→ **YOUR INSTRUCTIONS**: Write out every one of the entries below so that each line matches the original in every detail.

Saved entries
----------------
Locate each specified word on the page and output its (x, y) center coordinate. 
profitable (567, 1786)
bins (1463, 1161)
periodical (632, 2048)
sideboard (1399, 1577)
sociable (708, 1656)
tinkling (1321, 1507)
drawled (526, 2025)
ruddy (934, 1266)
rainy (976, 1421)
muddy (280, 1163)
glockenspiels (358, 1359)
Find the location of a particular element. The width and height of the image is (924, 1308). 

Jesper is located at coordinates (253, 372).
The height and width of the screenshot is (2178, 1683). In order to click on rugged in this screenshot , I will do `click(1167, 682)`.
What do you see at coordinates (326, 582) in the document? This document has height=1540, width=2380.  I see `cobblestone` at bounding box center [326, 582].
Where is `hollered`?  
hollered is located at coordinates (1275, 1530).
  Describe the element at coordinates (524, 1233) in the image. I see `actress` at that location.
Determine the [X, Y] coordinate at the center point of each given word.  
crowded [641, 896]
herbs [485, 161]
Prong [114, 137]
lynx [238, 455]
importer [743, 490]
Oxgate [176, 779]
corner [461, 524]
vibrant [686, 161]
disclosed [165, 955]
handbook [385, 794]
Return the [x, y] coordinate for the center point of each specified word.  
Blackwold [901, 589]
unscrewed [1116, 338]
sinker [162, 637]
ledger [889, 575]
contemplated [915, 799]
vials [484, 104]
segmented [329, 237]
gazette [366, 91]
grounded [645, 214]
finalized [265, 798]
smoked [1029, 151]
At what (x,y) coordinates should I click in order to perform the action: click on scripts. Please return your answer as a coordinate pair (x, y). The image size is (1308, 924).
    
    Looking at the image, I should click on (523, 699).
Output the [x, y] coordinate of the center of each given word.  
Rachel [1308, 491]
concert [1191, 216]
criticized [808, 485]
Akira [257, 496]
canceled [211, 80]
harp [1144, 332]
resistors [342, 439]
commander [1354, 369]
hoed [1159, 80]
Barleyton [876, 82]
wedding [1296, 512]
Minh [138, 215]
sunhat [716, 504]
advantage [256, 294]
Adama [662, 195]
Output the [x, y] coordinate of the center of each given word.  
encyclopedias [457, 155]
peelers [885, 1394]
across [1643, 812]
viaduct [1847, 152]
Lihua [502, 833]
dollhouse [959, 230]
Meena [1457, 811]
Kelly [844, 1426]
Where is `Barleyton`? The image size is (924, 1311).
----------------
→ **FULL ANSWER**:
Locate each specified word on the page and output its (x, y) center coordinate. 
profitable (567, 1786)
bins (1463, 1161)
periodical (632, 2048)
sideboard (1399, 1577)
sociable (708, 1656)
tinkling (1321, 1507)
drawled (526, 2025)
ruddy (934, 1266)
rainy (976, 1421)
muddy (280, 1163)
glockenspiels (358, 1359)
Find the location of a particular element. The width and height of the image is (924, 1308). 

Jesper is located at coordinates (253, 372).
The height and width of the screenshot is (2178, 1683). In order to click on rugged in this screenshot , I will do `click(1167, 682)`.
What do you see at coordinates (326, 582) in the document? This document has height=1540, width=2380.  I see `cobblestone` at bounding box center [326, 582].
Where is `hollered`?  
hollered is located at coordinates (1275, 1530).
  Describe the element at coordinates (524, 1233) in the image. I see `actress` at that location.
Determine the [X, Y] coordinate at the center point of each given word.  
crowded [641, 896]
herbs [485, 161]
Prong [114, 137]
lynx [238, 455]
importer [743, 490]
Oxgate [176, 779]
corner [461, 524]
vibrant [686, 161]
disclosed [165, 955]
handbook [385, 794]
Return the [x, y] coordinate for the center point of each specified word.  
Blackwold [901, 589]
unscrewed [1116, 338]
sinker [162, 637]
ledger [889, 575]
contemplated [915, 799]
vials [484, 104]
segmented [329, 237]
gazette [366, 91]
grounded [645, 214]
finalized [265, 798]
smoked [1029, 151]
At what (x,y) coordinates should I click in order to perform the action: click on scripts. Please return your answer as a coordinate pair (x, y). The image size is (1308, 924).
    
    Looking at the image, I should click on (523, 699).
Output the [x, y] coordinate of the center of each given word.  
Rachel [1308, 491]
concert [1191, 216]
criticized [808, 485]
Akira [257, 496]
canceled [211, 80]
harp [1144, 332]
resistors [342, 439]
commander [1354, 369]
hoed [1159, 80]
Barleyton [876, 82]
wedding [1296, 512]
Minh [138, 215]
sunhat [716, 504]
advantage [256, 294]
Adama [662, 195]
Output the [x, y] coordinate of the center of each given word.  
encyclopedias [457, 155]
peelers [885, 1394]
across [1643, 812]
viaduct [1847, 152]
Lihua [502, 833]
dollhouse [959, 230]
Meena [1457, 811]
Kelly [844, 1426]
Where is `Barleyton`? The image size is (924, 1311).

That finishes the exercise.